**Work required**
In the entries below, which lines run from the one containing "turquoise carton: 5 -> 2" to the one containing "green shoe: 1 -> 0"? Copy exactly those lines, ends included, and no others.
<<<<
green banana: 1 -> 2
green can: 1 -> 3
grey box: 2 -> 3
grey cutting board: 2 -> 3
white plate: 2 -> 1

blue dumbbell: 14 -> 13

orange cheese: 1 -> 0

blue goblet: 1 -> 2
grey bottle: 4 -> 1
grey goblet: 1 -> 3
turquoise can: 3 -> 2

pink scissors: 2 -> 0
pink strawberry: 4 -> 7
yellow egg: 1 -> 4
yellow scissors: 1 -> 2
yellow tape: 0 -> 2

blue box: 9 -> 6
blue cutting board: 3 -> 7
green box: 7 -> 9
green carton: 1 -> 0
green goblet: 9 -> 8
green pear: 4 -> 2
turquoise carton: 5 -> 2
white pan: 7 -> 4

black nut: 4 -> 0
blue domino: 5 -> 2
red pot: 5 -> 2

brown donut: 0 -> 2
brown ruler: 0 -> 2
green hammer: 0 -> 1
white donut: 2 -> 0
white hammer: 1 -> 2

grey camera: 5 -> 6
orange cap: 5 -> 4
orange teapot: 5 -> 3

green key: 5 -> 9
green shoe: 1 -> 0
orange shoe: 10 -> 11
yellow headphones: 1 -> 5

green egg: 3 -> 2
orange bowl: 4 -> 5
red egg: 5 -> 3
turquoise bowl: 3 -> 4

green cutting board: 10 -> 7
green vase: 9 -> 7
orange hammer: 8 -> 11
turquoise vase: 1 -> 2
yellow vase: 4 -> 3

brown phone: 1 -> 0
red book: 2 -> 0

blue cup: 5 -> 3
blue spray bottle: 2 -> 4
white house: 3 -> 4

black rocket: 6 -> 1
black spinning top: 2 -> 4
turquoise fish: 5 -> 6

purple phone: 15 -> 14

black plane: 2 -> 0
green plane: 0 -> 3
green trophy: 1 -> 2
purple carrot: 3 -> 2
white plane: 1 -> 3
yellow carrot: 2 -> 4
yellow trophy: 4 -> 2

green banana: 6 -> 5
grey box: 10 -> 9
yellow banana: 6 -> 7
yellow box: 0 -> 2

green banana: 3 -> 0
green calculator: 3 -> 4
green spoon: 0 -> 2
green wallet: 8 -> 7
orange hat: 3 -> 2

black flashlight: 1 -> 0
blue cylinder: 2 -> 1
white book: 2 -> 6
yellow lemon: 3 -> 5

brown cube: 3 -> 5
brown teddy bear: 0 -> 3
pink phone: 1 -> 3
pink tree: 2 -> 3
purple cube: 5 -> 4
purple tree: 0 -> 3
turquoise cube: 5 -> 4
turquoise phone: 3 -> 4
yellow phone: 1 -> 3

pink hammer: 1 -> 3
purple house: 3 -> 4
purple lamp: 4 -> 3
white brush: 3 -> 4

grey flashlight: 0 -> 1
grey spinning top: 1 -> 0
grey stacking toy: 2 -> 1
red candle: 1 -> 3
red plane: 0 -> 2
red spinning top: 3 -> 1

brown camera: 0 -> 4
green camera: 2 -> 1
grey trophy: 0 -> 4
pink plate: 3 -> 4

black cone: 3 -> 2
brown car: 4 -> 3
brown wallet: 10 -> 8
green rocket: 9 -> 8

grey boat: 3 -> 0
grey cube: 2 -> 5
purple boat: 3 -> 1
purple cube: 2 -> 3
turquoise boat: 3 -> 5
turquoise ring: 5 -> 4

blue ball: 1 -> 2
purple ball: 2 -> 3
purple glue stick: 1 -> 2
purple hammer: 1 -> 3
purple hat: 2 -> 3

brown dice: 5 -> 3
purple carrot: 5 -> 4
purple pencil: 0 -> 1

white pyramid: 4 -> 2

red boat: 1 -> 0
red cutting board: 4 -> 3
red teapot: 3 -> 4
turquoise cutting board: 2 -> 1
>>>>
**Expected answer**
turquoise carton: 5 -> 2
white pan: 7 -> 4

black nut: 4 -> 0
blue domino: 5 -> 2
red pot: 5 -> 2

brown donut: 0 -> 2
brown ruler: 0 -> 2
green hammer: 0 -> 1
white donut: 2 -> 0
white hammer: 1 -> 2

grey camera: 5 -> 6
orange cap: 5 -> 4
orange teapot: 5 -> 3

green key: 5 -> 9
green shoe: 1 -> 0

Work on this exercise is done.